(Extracted records begins)

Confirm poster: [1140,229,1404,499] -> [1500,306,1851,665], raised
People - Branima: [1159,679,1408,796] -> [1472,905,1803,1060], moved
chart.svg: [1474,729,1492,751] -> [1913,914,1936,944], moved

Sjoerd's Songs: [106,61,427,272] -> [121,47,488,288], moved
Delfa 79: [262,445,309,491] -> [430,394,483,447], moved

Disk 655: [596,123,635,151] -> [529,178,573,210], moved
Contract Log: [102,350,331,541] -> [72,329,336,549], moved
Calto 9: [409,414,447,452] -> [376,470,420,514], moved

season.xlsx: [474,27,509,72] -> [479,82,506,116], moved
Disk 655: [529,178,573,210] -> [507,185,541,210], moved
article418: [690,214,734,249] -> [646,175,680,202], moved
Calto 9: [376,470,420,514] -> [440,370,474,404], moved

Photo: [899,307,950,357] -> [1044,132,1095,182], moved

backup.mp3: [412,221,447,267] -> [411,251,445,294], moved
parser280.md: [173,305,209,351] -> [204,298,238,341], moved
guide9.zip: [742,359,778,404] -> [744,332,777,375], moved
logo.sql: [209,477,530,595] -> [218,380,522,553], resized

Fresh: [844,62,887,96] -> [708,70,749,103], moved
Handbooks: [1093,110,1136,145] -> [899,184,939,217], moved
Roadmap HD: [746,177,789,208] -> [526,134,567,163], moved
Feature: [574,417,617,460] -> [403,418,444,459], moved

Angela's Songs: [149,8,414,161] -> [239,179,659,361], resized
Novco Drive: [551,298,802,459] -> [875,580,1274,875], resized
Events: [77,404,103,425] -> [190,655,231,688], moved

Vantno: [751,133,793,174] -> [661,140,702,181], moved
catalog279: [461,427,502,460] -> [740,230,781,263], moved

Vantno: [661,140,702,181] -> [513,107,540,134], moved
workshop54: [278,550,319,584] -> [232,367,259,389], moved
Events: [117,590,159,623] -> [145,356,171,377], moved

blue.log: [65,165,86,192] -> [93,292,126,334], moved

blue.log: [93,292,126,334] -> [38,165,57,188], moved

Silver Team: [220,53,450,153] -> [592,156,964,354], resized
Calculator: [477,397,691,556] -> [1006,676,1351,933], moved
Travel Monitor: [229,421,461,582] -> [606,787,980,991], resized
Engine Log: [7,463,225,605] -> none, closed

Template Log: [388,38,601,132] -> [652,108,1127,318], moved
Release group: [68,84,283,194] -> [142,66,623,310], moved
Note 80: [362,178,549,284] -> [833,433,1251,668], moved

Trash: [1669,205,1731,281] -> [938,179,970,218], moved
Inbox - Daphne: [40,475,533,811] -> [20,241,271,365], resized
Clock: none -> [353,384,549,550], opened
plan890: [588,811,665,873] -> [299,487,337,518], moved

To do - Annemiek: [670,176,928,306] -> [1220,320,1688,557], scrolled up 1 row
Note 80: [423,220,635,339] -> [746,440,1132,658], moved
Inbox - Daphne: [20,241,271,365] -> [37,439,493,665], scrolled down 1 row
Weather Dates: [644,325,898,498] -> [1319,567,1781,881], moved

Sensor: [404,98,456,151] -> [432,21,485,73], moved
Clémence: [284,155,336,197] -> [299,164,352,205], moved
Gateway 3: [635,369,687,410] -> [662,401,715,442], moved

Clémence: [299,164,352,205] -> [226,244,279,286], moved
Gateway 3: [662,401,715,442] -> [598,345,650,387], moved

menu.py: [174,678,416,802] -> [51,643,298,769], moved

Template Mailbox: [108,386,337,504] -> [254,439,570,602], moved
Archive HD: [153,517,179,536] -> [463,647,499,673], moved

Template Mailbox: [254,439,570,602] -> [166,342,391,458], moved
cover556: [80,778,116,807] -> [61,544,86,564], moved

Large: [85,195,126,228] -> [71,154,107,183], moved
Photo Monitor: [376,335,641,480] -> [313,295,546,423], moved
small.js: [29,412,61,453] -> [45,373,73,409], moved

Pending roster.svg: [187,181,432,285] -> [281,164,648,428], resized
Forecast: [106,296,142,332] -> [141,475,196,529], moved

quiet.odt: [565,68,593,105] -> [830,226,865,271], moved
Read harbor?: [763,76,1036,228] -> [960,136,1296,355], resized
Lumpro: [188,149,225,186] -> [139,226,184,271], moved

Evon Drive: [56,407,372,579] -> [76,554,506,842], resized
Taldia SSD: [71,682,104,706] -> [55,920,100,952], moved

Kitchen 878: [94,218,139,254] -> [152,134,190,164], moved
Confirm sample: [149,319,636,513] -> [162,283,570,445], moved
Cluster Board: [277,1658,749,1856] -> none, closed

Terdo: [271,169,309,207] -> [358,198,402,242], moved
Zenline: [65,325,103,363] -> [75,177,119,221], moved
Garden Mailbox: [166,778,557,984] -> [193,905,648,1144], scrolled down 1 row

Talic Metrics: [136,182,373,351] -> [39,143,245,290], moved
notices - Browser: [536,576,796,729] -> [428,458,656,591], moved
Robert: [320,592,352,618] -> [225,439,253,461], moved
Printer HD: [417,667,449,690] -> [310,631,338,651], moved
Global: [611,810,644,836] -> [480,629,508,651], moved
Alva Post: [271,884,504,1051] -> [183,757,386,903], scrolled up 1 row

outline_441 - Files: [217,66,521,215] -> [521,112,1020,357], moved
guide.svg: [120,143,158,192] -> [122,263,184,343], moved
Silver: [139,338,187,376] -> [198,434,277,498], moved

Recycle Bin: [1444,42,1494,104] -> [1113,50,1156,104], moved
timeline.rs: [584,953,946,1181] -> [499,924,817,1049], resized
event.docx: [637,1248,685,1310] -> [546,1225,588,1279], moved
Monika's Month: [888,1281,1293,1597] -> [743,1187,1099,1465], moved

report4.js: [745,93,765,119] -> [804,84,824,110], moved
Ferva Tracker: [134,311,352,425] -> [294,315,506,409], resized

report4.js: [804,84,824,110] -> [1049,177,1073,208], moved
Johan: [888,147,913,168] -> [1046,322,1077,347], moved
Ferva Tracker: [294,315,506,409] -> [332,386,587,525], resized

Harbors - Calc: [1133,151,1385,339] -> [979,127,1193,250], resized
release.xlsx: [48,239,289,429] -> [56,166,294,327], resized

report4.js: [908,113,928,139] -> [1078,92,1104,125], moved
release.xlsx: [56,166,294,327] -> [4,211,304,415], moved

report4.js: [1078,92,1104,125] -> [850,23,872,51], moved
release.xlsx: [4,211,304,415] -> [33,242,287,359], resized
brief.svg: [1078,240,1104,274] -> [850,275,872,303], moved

(Extracted records ends)

# [Problem to work on]
Could you write out all of the entries precisely as they stand?

# [Exercise answer]
Confirm poster: [1140,229,1404,499] -> [1500,306,1851,665], raised
People - Branima: [1159,679,1408,796] -> [1472,905,1803,1060], moved
chart.svg: [1474,729,1492,751] -> [1913,914,1936,944], moved

Sjoerd's Songs: [106,61,427,272] -> [121,47,488,288], moved
Delfa 79: [262,445,309,491] -> [430,394,483,447], moved

Disk 655: [596,123,635,151] -> [529,178,573,210], moved
Contract Log: [102,350,331,541] -> [72,329,336,549], moved
Calto 9: [409,414,447,452] -> [376,470,420,514], moved

season.xlsx: [474,27,509,72] -> [479,82,506,116], moved
Disk 655: [529,178,573,210] -> [507,185,541,210], moved
article418: [690,214,734,249] -> [646,175,680,202], moved
Calto 9: [376,470,420,514] -> [440,370,474,404], moved

Photo: [899,307,950,357] -> [1044,132,1095,182], moved

backup.mp3: [412,221,447,267] -> [411,251,445,294], moved
parser280.md: [173,305,209,351] -> [204,298,238,341], moved
guide9.zip: [742,359,778,404] -> [744,332,777,375], moved
logo.sql: [209,477,530,595] -> [218,380,522,553], resized

Fresh: [844,62,887,96] -> [708,70,749,103], moved
Handbooks: [1093,110,1136,145] -> [899,184,939,217], moved
Roadmap HD: [746,177,789,208] -> [526,134,567,163], moved
Feature: [574,417,617,460] -> [403,418,444,459], moved

Angela's Songs: [149,8,414,161] -> [239,179,659,361], resized
Novco Drive: [551,298,802,459] -> [875,580,1274,875], resized
Events: [77,404,103,425] -> [190,655,231,688], moved

Vantno: [751,133,793,174] -> [661,140,702,181], moved
catalog279: [461,427,502,460] -> [740,230,781,263], moved

Vantno: [661,140,702,181] -> [513,107,540,134], moved
workshop54: [278,550,319,584] -> [232,367,259,389], moved
Events: [117,590,159,623] -> [145,356,171,377], moved

blue.log: [65,165,86,192] -> [93,292,126,334], moved

blue.log: [93,292,126,334] -> [38,165,57,188], moved

Silver Team: [220,53,450,153] -> [592,156,964,354], resized
Calculator: [477,397,691,556] -> [1006,676,1351,933], moved
Travel Monitor: [229,421,461,582] -> [606,787,980,991], resized
Engine Log: [7,463,225,605] -> none, closed

Template Log: [388,38,601,132] -> [652,108,1127,318], moved
Release group: [68,84,283,194] -> [142,66,623,310], moved
Note 80: [362,178,549,284] -> [833,433,1251,668], moved

Trash: [1669,205,1731,281] -> [938,179,970,218], moved
Inbox - Daphne: [40,475,533,811] -> [20,241,271,365], resized
Clock: none -> [353,384,549,550], opened
plan890: [588,811,665,873] -> [299,487,337,518], moved

To do - Annemiek: [670,176,928,306] -> [1220,320,1688,557], scrolled up 1 row
Note 80: [423,220,635,339] -> [746,440,1132,658], moved
Inbox - Daphne: [20,241,271,365] -> [37,439,493,665], scrolled down 1 row
Weather Dates: [644,325,898,498] -> [1319,567,1781,881], moved

Sensor: [404,98,456,151] -> [432,21,485,73], moved
Clémence: [284,155,336,197] -> [299,164,352,205], moved
Gateway 3: [635,369,687,410] -> [662,401,715,442], moved

Clémence: [299,164,352,205] -> [226,244,279,286], moved
Gateway 3: [662,401,715,442] -> [598,345,650,387], moved

menu.py: [174,678,416,802] -> [51,643,298,769], moved

Template Mailbox: [108,386,337,504] -> [254,439,570,602], moved
Archive HD: [153,517,179,536] -> [463,647,499,673], moved

Template Mailbox: [254,439,570,602] -> [166,342,391,458], moved
cover556: [80,778,116,807] -> [61,544,86,564], moved

Large: [85,195,126,228] -> [71,154,107,183], moved
Photo Monitor: [376,335,641,480] -> [313,295,546,423], moved
small.js: [29,412,61,453] -> [45,373,73,409], moved

Pending roster.svg: [187,181,432,285] -> [281,164,648,428], resized
Forecast: [106,296,142,332] -> [141,475,196,529], moved

quiet.odt: [565,68,593,105] -> [830,226,865,271], moved
Read harbor?: [763,76,1036,228] -> [960,136,1296,355], resized
Lumpro: [188,149,225,186] -> [139,226,184,271], moved

Evon Drive: [56,407,372,579] -> [76,554,506,842], resized
Taldia SSD: [71,682,104,706] -> [55,920,100,952], moved

Kitchen 878: [94,218,139,254] -> [152,134,190,164], moved
Confirm sample: [149,319,636,513] -> [162,283,570,445], moved
Cluster Board: [277,1658,749,1856] -> none, closed

Terdo: [271,169,309,207] -> [358,198,402,242], moved
Zenline: [65,325,103,363] -> [75,177,119,221], moved
Garden Mailbox: [166,778,557,984] -> [193,905,648,1144], scrolled down 1 row

Talic Metrics: [136,182,373,351] -> [39,143,245,290], moved
notices - Browser: [536,576,796,729] -> [428,458,656,591], moved
Robert: [320,592,352,618] -> [225,439,253,461], moved
Printer HD: [417,667,449,690] -> [310,631,338,651], moved
Global: [611,810,644,836] -> [480,629,508,651], moved
Alva Post: [271,884,504,1051] -> [183,757,386,903], scrolled up 1 row

outline_441 - Files: [217,66,521,215] -> [521,112,1020,357], moved
guide.svg: [120,143,158,192] -> [122,263,184,343], moved
Silver: [139,338,187,376] -> [198,434,277,498], moved

Recycle Bin: [1444,42,1494,104] -> [1113,50,1156,104], moved
timeline.rs: [584,953,946,1181] -> [499,924,817,1049], resized
event.docx: [637,1248,685,1310] -> [546,1225,588,1279], moved
Monika's Month: [888,1281,1293,1597] -> [743,1187,1099,1465], moved

report4.js: [745,93,765,119] -> [804,84,824,110], moved
Ferva Tracker: [134,311,352,425] -> [294,315,506,409], resized

report4.js: [804,84,824,110] -> [1049,177,1073,208], moved
Johan: [888,147,913,168] -> [1046,322,1077,347], moved
Ferva Tracker: [294,315,506,409] -> [332,386,587,525], resized

Harbors - Calc: [1133,151,1385,339] -> [979,127,1193,250], resized
release.xlsx: [48,239,289,429] -> [56,166,294,327], resized

report4.js: [908,113,928,139] -> [1078,92,1104,125], moved
release.xlsx: [56,166,294,327] -> [4,211,304,415], moved

report4.js: [1078,92,1104,125] -> [850,23,872,51], moved
release.xlsx: [4,211,304,415] -> [33,242,287,359], resized
brief.svg: [1078,240,1104,274] -> [850,275,872,303], moved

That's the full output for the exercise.